Reproduce the closing part of the entries exactly: the line with "Target: 'lymphocytic infiltrate'." and all lines after it, ending with the last line, and nothing else.

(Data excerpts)
:::

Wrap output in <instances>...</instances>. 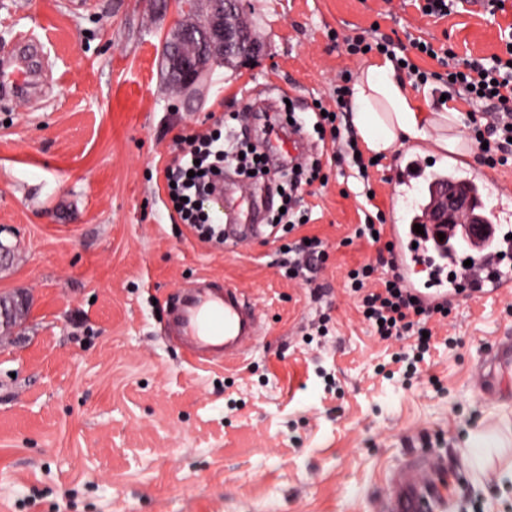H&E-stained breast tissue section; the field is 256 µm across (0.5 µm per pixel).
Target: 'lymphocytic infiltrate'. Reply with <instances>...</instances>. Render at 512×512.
<instances>
[{
  "label": "lymphocytic infiltrate",
  "mask_w": 512,
  "mask_h": 512,
  "mask_svg": "<svg viewBox=\"0 0 512 512\" xmlns=\"http://www.w3.org/2000/svg\"><path fill=\"white\" fill-rule=\"evenodd\" d=\"M505 43L504 55L493 56L488 61L460 59L451 51L417 40L396 46L383 38L369 40L359 37L346 40L345 46L351 55L360 54L366 48L383 50L393 62L400 64L402 72L417 88L427 85L431 75L409 65L410 51H422L446 66L448 95L469 105L468 136L479 146L482 163L494 168L512 162V34L506 37ZM334 115V110L326 111L319 105L313 107L306 120L296 117L290 108L282 113L283 118L292 119L294 127L300 128L309 122L322 128L336 145L331 154L291 170L289 176L279 181L285 208L279 216L283 232L289 233L308 224V215L296 214L294 204L303 186L317 181L327 182L326 167L348 160L360 168L361 178L369 176L364 169L363 157L348 159L339 150L341 130ZM230 163L236 164L240 172L246 174L248 183L254 184L266 178L263 155L230 131L222 137L210 132L185 136L178 153L165 169L167 180L173 184L170 198L176 213L200 238L213 240L222 236V228L206 203L214 183L220 179L225 165ZM287 252L282 266L292 280L304 277L313 263L325 261L328 257L324 241L315 236L307 241L300 239L288 244ZM377 270V265L366 263L348 273L349 288L357 299L358 310L381 339L402 342L403 347L396 354L397 361L410 366L419 364L431 348L430 333L437 325L447 322L452 310L448 307H421L412 302L398 274L381 277Z\"/></svg>",
  "instance_id": "1"
}]
</instances>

:::

▸ Response to this exercise
Target: 'lymphocytic infiltrate'. Reply with <instances>...</instances>. Render at 512×512.
<instances>
[{
  "label": "lymphocytic infiltrate",
  "mask_w": 512,
  "mask_h": 512,
  "mask_svg": "<svg viewBox=\"0 0 512 512\" xmlns=\"http://www.w3.org/2000/svg\"><path fill=\"white\" fill-rule=\"evenodd\" d=\"M505 43L504 55L493 56L488 61L460 59L451 51L417 40L396 46L383 38L369 40L359 37L346 40L345 46L351 55L360 54L366 48L383 50L393 62L400 64L402 72L417 88L427 85L431 75L409 65L410 51H422L446 66L448 95L469 105L468 136L479 146L482 163L494 168L512 162V34L506 37ZM334 115V110L326 111L319 105L313 107L306 120L296 117L290 108L282 113L283 118L292 119L294 127L300 128L309 122L322 128L336 145L331 154L291 170L289 176L279 181L285 208L279 216L283 232L289 233L308 224V215L296 214L294 204L303 186L317 181L327 182L326 167L348 160L360 168L361 178L369 176L364 169L363 157L348 159L339 150L341 130ZM230 163L236 164L240 172L246 174L248 183L254 184L266 178L263 155L230 131L222 137L210 132L185 136L178 153L165 169L167 180L173 184L170 198L176 213L200 238L213 240L222 236V228L206 203L214 183L220 179L225 165ZM287 252L282 266L292 280L304 277L313 263L325 261L328 257L324 241L315 236L307 241L300 239L288 244ZM377 270V265L366 263L348 273L349 288L357 299L358 310L381 339L402 342L403 347L396 354L397 361L410 366L419 364L431 348L430 333L437 325L447 322L452 310L448 307H421L412 302L398 274L381 277Z\"/></svg>",
  "instance_id": "1"
}]
</instances>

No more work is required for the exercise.